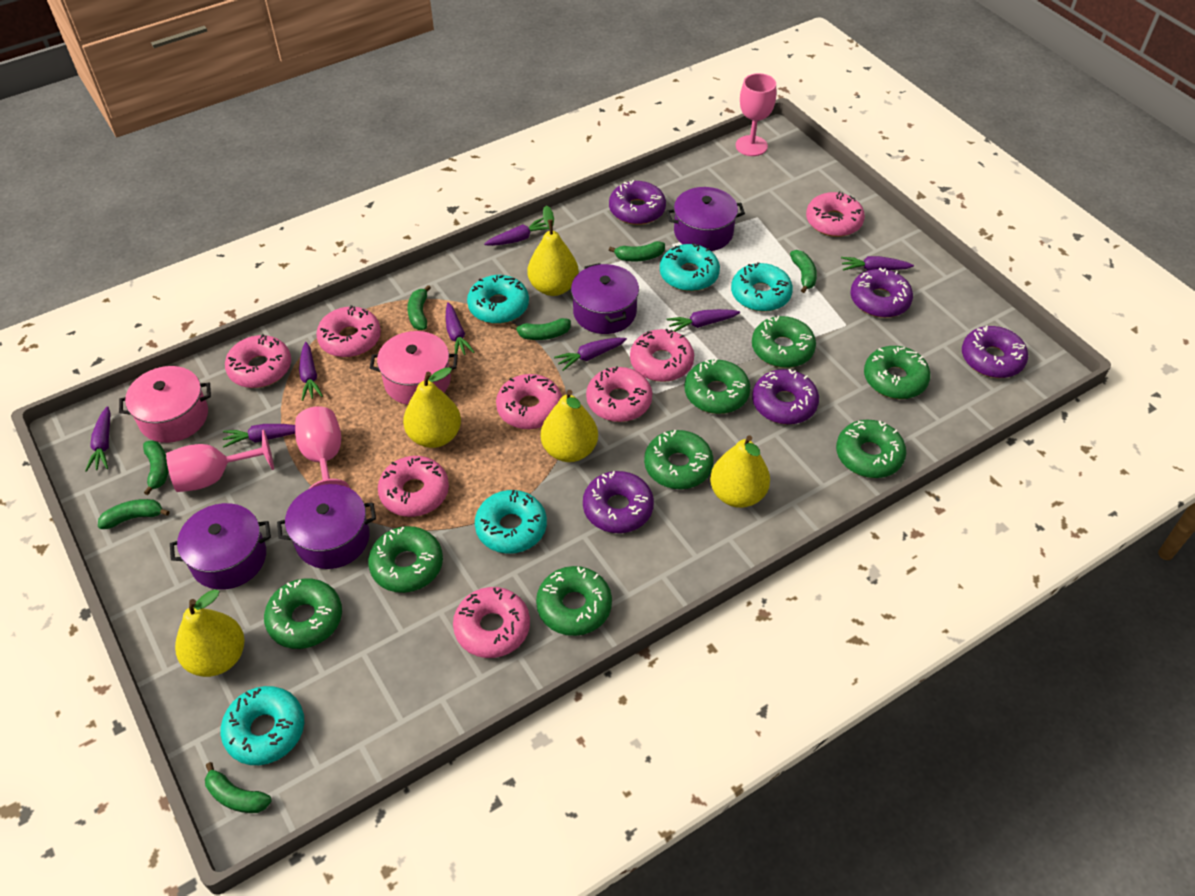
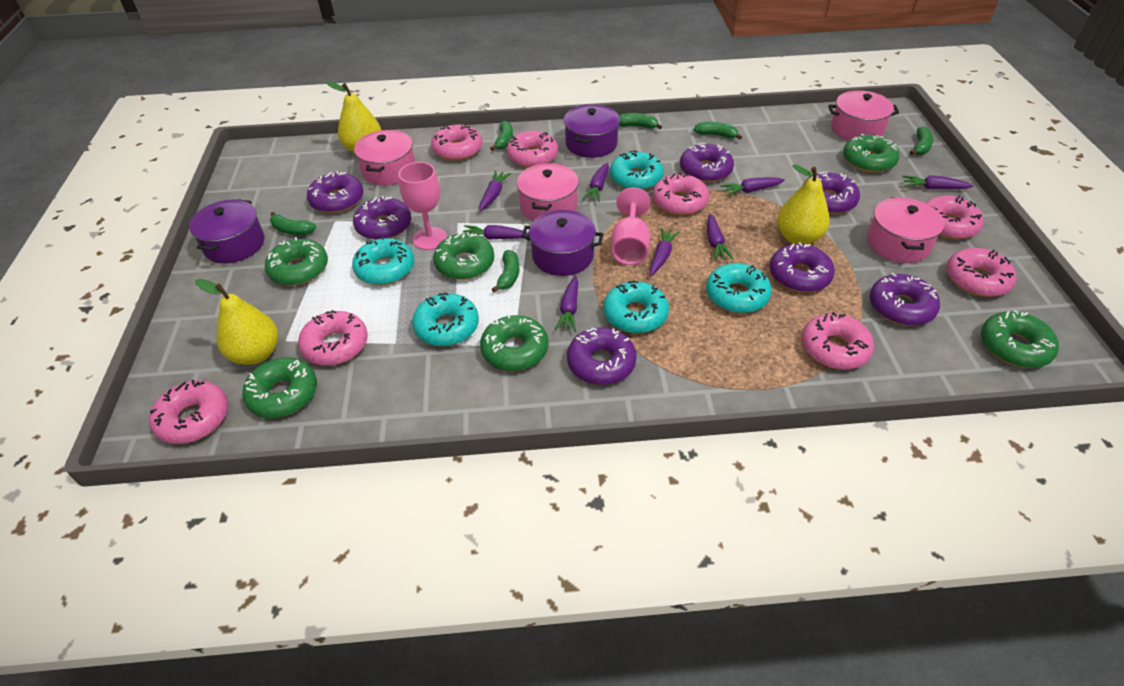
green banana: 7 -> 6
green donut: 8 -> 6
pink goblet: 3 -> 2
pink pot: 2 -> 4
purple donut: 5 -> 7
purple pot: 4 -> 3
yellow pear: 5 -> 3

### Directions
Without including any pictures, output each entry above exactly as it appears.

### Answer space
green banana: 7 -> 6
green donut: 8 -> 6
pink goblet: 3 -> 2
pink pot: 2 -> 4
purple donut: 5 -> 7
purple pot: 4 -> 3
yellow pear: 5 -> 3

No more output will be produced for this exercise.